What this task involves: Scan the entries below and count the lines holding the string "XOUT". Supply only the number.

[Revision tracking records]

⁂

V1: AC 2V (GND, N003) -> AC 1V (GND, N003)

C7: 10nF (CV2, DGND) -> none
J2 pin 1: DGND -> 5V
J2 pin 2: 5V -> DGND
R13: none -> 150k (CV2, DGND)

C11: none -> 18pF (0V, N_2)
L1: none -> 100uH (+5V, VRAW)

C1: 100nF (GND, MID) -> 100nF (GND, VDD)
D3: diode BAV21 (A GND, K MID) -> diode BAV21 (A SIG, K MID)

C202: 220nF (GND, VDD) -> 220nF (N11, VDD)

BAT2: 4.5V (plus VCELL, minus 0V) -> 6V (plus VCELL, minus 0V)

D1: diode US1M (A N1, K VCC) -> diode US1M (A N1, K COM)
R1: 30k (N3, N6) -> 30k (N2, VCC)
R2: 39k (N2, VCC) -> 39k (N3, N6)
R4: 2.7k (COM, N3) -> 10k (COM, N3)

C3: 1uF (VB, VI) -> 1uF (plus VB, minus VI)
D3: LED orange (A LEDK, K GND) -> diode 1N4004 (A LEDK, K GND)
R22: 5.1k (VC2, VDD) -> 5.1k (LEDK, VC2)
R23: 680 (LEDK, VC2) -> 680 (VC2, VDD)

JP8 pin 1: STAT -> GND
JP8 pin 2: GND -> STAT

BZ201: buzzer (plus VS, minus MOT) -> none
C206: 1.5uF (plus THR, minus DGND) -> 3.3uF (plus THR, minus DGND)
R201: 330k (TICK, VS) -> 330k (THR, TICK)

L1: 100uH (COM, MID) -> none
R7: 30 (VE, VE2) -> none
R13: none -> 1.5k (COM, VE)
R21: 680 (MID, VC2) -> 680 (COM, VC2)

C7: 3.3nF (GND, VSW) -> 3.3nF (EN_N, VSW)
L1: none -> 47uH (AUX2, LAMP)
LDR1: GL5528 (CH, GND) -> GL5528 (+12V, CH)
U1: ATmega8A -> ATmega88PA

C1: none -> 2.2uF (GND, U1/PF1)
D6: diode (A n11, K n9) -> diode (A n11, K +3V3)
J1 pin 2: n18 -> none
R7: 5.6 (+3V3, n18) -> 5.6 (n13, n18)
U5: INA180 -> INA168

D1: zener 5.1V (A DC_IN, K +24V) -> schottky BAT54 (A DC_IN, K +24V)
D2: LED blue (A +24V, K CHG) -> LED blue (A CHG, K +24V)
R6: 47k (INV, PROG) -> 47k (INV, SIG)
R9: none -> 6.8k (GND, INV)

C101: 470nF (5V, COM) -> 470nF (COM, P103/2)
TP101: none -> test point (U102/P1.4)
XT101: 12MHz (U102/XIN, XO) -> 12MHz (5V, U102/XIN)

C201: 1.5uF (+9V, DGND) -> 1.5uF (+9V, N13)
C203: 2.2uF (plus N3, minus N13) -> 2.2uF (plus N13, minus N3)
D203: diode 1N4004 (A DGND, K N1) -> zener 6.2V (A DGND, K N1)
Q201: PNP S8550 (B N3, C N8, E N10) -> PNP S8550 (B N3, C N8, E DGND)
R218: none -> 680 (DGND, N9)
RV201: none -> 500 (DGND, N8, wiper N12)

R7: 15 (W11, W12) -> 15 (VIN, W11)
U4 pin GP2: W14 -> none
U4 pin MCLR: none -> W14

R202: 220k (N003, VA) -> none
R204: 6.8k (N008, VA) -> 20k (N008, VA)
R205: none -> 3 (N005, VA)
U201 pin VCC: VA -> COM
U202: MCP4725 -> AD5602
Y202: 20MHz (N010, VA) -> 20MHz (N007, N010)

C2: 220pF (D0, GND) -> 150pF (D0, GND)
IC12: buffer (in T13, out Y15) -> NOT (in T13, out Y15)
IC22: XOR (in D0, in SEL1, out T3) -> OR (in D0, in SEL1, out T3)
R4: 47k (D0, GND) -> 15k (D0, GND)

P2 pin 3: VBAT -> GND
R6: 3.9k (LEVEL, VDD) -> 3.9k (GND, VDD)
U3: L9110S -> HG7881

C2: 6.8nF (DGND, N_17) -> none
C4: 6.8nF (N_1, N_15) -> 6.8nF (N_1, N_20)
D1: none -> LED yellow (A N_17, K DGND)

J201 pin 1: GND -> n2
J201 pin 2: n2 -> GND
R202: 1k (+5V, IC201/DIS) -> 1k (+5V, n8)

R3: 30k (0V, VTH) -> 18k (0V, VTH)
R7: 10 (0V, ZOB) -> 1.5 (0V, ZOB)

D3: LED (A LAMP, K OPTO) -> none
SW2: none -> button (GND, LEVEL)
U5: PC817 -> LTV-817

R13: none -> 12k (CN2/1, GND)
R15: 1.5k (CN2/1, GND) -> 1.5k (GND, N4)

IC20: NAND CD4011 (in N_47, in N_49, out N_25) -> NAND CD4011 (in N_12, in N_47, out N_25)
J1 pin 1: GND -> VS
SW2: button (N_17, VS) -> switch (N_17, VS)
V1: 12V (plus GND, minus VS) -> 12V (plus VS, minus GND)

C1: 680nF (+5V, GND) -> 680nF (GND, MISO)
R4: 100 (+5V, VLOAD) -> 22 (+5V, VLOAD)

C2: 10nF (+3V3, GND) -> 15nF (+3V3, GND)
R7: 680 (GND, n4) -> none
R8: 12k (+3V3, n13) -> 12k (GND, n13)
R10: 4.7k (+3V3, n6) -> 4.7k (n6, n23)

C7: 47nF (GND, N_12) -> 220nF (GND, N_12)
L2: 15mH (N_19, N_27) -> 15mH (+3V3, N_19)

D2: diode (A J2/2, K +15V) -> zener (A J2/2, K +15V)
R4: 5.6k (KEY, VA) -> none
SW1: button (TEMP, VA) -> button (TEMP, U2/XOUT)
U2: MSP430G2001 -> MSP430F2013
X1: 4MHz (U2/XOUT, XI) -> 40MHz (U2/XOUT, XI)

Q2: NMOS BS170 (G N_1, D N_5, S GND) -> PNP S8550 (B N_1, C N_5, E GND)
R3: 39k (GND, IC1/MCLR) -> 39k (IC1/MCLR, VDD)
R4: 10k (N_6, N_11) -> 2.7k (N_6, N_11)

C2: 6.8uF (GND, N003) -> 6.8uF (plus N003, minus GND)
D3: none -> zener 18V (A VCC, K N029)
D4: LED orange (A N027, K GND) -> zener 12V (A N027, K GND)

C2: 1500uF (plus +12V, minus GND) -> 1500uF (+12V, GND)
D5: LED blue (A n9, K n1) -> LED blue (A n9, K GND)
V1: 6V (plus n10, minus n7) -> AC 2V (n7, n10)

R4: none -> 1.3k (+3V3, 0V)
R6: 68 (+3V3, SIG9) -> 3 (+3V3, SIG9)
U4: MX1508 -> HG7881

⁂

Finished exercise: 2